» **WHAT IS REQUIRED**: Taking the line that contains "(416, 126) = (754, 293): green" as the start and the last line of the data as the end, repeat exactly every line in that span, but no pictures.

----------

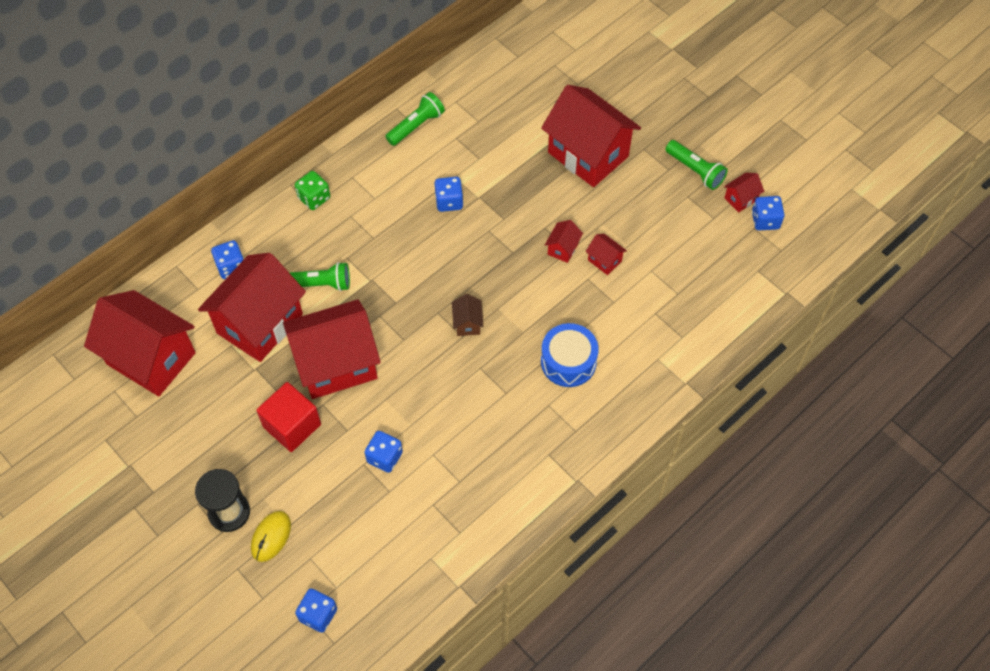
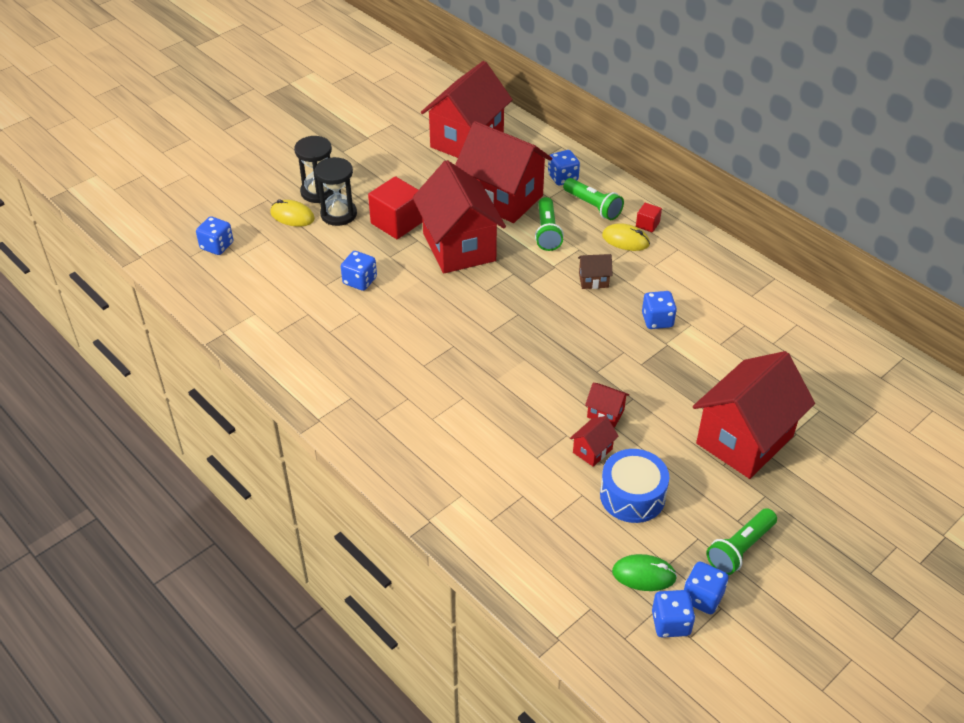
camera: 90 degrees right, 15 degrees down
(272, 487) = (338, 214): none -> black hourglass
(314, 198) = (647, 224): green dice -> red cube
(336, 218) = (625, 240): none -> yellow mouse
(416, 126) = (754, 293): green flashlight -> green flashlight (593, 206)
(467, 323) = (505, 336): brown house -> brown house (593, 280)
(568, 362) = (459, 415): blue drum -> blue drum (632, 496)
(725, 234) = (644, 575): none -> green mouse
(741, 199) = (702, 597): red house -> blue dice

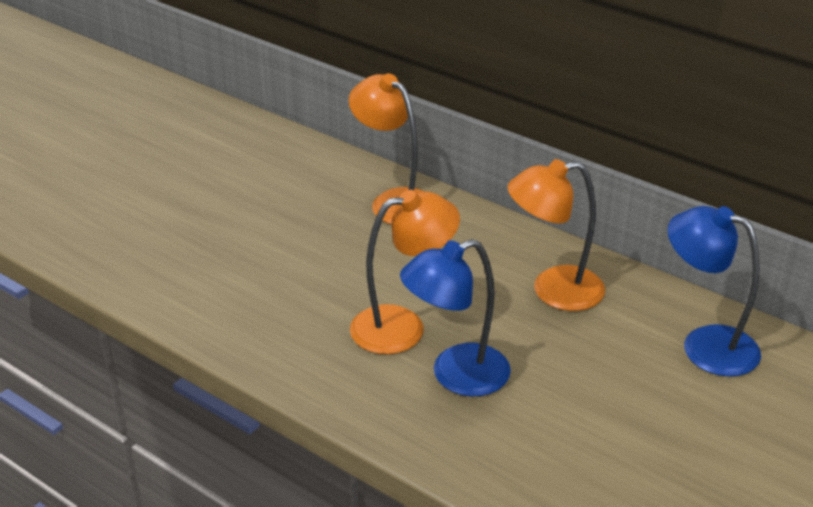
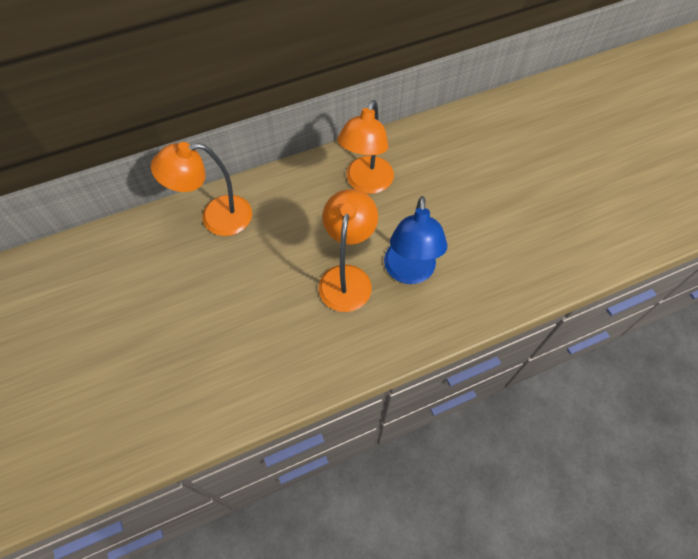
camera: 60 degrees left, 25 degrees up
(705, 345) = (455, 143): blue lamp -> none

----------

» **RESPONSE BELOW**:
(416, 126) = (754, 293): green flashlight -> green flashlight (593, 206)
(467, 323) = (505, 336): brown house -> brown house (593, 280)
(568, 362) = (459, 415): blue drum -> blue drum (632, 496)
(725, 234) = (644, 575): none -> green mouse
(741, 199) = (702, 597): red house -> blue dice

camera: 60 degrees left, 25 degrees up
(705, 345) = (455, 143): blue lamp -> none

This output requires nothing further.